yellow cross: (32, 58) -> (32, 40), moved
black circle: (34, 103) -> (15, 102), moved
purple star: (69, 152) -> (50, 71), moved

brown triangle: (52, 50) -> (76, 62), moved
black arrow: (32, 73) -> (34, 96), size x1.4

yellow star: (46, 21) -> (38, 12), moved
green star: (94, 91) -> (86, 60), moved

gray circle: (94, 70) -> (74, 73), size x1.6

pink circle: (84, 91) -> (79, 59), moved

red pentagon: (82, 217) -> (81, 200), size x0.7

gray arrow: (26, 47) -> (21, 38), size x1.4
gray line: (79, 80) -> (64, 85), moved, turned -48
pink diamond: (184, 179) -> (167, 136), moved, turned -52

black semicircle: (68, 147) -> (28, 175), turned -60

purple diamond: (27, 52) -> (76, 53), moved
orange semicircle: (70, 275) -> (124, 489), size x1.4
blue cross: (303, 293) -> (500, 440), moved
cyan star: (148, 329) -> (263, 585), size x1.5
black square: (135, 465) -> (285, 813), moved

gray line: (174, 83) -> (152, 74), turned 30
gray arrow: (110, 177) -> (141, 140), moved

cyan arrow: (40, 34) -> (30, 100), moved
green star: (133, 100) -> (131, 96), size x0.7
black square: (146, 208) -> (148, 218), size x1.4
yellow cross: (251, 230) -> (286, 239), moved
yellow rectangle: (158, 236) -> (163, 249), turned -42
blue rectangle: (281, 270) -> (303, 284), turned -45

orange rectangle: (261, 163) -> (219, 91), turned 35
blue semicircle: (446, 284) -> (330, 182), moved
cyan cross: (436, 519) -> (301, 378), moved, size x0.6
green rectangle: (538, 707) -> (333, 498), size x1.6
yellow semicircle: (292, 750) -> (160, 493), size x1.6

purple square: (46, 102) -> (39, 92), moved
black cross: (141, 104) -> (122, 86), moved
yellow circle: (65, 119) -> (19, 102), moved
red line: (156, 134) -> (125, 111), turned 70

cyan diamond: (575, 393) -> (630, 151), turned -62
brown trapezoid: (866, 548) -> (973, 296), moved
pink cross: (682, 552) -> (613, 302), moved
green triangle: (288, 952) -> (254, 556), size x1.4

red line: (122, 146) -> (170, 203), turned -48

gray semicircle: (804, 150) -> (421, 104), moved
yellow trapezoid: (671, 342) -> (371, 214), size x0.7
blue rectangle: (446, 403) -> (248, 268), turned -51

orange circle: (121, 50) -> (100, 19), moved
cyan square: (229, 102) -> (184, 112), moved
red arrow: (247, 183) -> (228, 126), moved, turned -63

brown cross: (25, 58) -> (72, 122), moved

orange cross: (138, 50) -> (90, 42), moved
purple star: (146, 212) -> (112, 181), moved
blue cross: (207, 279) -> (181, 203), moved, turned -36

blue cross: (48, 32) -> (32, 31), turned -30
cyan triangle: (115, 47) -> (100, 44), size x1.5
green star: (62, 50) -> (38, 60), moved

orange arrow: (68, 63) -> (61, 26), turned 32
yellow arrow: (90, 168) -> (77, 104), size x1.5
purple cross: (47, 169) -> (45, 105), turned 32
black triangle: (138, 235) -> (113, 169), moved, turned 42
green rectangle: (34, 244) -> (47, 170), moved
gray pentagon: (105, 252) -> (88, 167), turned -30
+===+
— INSTRUCTIONS FOR THE TASK —
Word for word, write out each entry shown above.

— RESULT OF THIS EXERCISE —
yellow cross: (32, 58) -> (32, 40), moved
black circle: (34, 103) -> (15, 102), moved
purple star: (69, 152) -> (50, 71), moved

brown triangle: (52, 50) -> (76, 62), moved
black arrow: (32, 73) -> (34, 96), size x1.4

yellow star: (46, 21) -> (38, 12), moved
green star: (94, 91) -> (86, 60), moved

gray circle: (94, 70) -> (74, 73), size x1.6

pink circle: (84, 91) -> (79, 59), moved

red pentagon: (82, 217) -> (81, 200), size x0.7

gray arrow: (26, 47) -> (21, 38), size x1.4
gray line: (79, 80) -> (64, 85), moved, turned -48
pink diamond: (184, 179) -> (167, 136), moved, turned -52

black semicircle: (68, 147) -> (28, 175), turned -60

purple diamond: (27, 52) -> (76, 53), moved
orange semicircle: (70, 275) -> (124, 489), size x1.4
blue cross: (303, 293) -> (500, 440), moved
cyan star: (148, 329) -> (263, 585), size x1.5
black square: (135, 465) -> (285, 813), moved

gray line: (174, 83) -> (152, 74), turned 30
gray arrow: (110, 177) -> (141, 140), moved

cyan arrow: (40, 34) -> (30, 100), moved
green star: (133, 100) -> (131, 96), size x0.7
black square: (146, 208) -> (148, 218), size x1.4
yellow cross: (251, 230) -> (286, 239), moved
yellow rectangle: (158, 236) -> (163, 249), turned -42
blue rectangle: (281, 270) -> (303, 284), turned -45

orange rectangle: (261, 163) -> (219, 91), turned 35
blue semicircle: (446, 284) -> (330, 182), moved
cyan cross: (436, 519) -> (301, 378), moved, size x0.6
green rectangle: (538, 707) -> (333, 498), size x1.6
yellow semicircle: (292, 750) -> (160, 493), size x1.6

purple square: (46, 102) -> (39, 92), moved
black cross: (141, 104) -> (122, 86), moved
yellow circle: (65, 119) -> (19, 102), moved
red line: (156, 134) -> (125, 111), turned 70

cyan diamond: (575, 393) -> (630, 151), turned -62
brown trapezoid: (866, 548) -> (973, 296), moved
pink cross: (682, 552) -> (613, 302), moved
green triangle: (288, 952) -> (254, 556), size x1.4

red line: (122, 146) -> (170, 203), turned -48

gray semicircle: (804, 150) -> (421, 104), moved
yellow trapezoid: (671, 342) -> (371, 214), size x0.7
blue rectangle: (446, 403) -> (248, 268), turned -51

orange circle: (121, 50) -> (100, 19), moved
cyan square: (229, 102) -> (184, 112), moved
red arrow: (247, 183) -> (228, 126), moved, turned -63

brown cross: (25, 58) -> (72, 122), moved

orange cross: (138, 50) -> (90, 42), moved
purple star: (146, 212) -> (112, 181), moved
blue cross: (207, 279) -> (181, 203), moved, turned -36

blue cross: (48, 32) -> (32, 31), turned -30
cyan triangle: (115, 47) -> (100, 44), size x1.5
green star: (62, 50) -> (38, 60), moved

orange arrow: (68, 63) -> (61, 26), turned 32
yellow arrow: (90, 168) -> (77, 104), size x1.5
purple cross: (47, 169) -> (45, 105), turned 32
black triangle: (138, 235) -> (113, 169), moved, turned 42
green rectangle: (34, 244) -> (47, 170), moved
gray pentagon: (105, 252) -> (88, 167), turned -30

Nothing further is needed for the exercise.